## Task to complete
Give back each entry unchanged, minus pictures.

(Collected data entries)

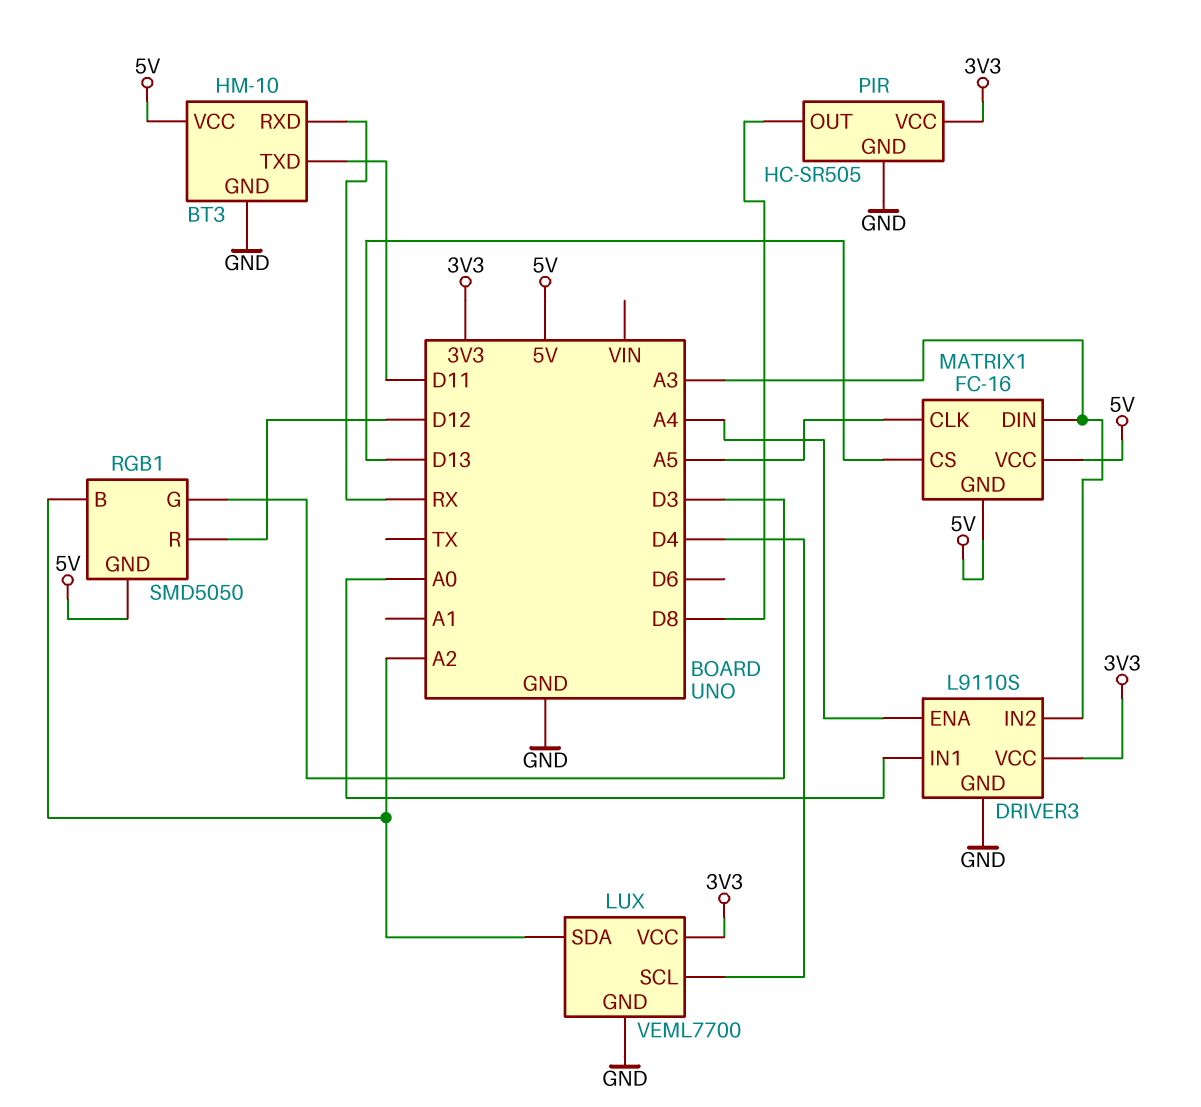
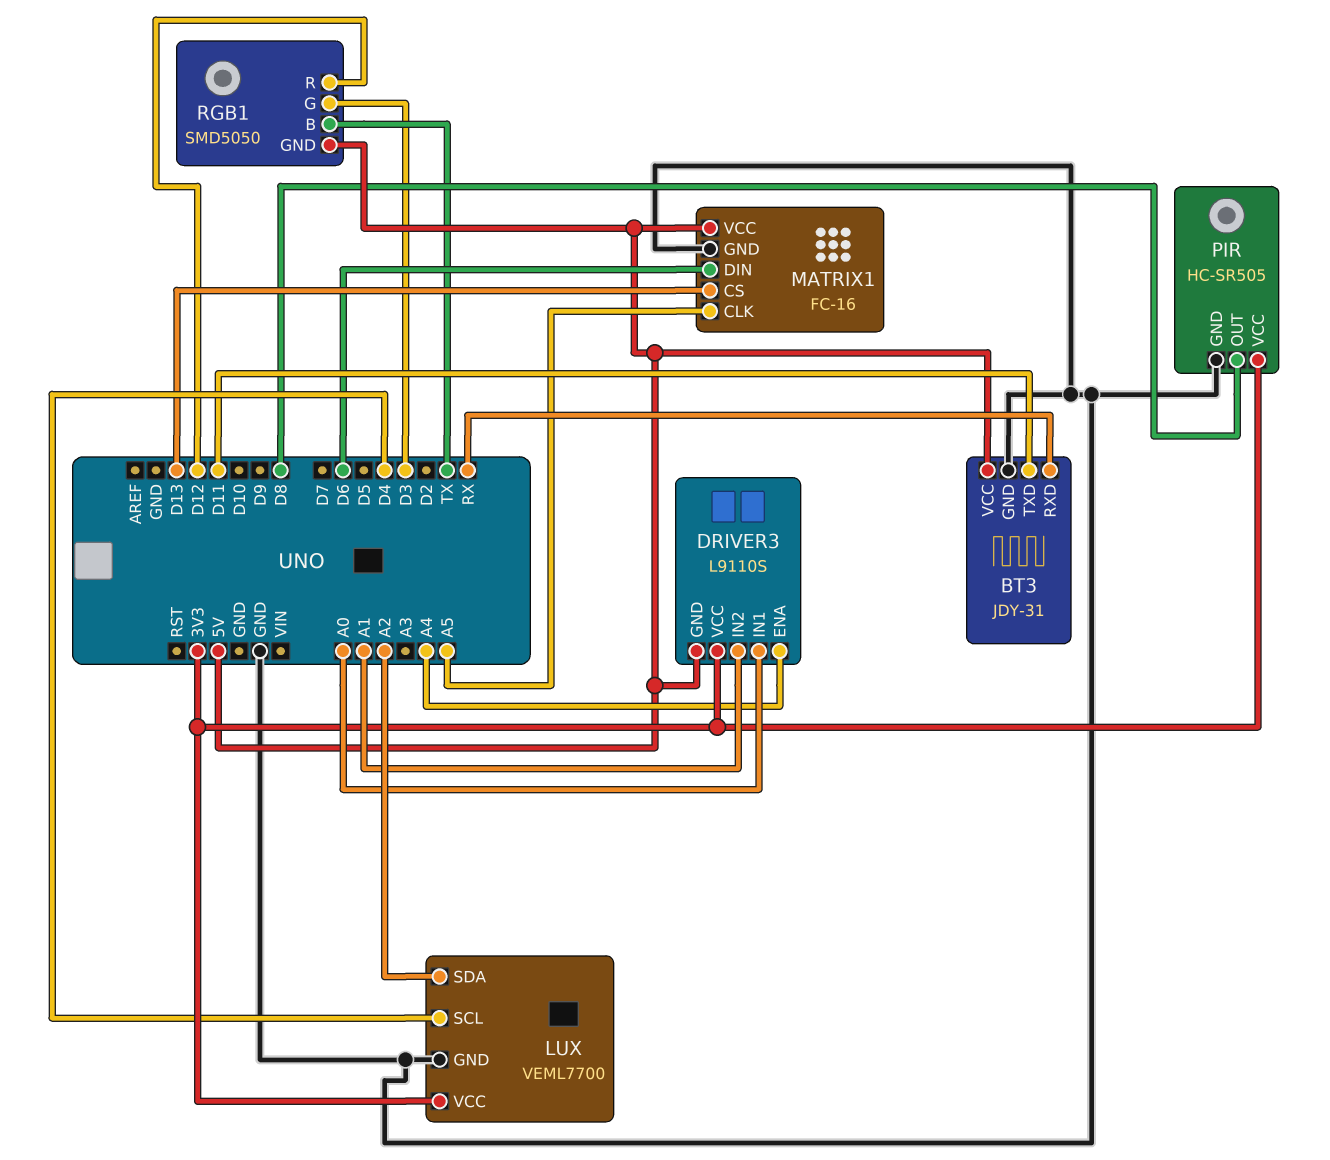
BT3: HM-10 -> JDY-31
DRIVER3 pin GND: GND -> 5V
DRIVER3 pin IN2: A3 -> A1
MATRIX1 pin DIN: A3 -> D6
MATRIX1 pin GND: 5V -> GND
RGB1 pin B: A2 -> TX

## Response below
BT3: HM-10 -> JDY-31
DRIVER3 pin GND: GND -> 5V
DRIVER3 pin IN2: A3 -> A1
MATRIX1 pin DIN: A3 -> D6
MATRIX1 pin GND: 5V -> GND
RGB1 pin B: A2 -> TX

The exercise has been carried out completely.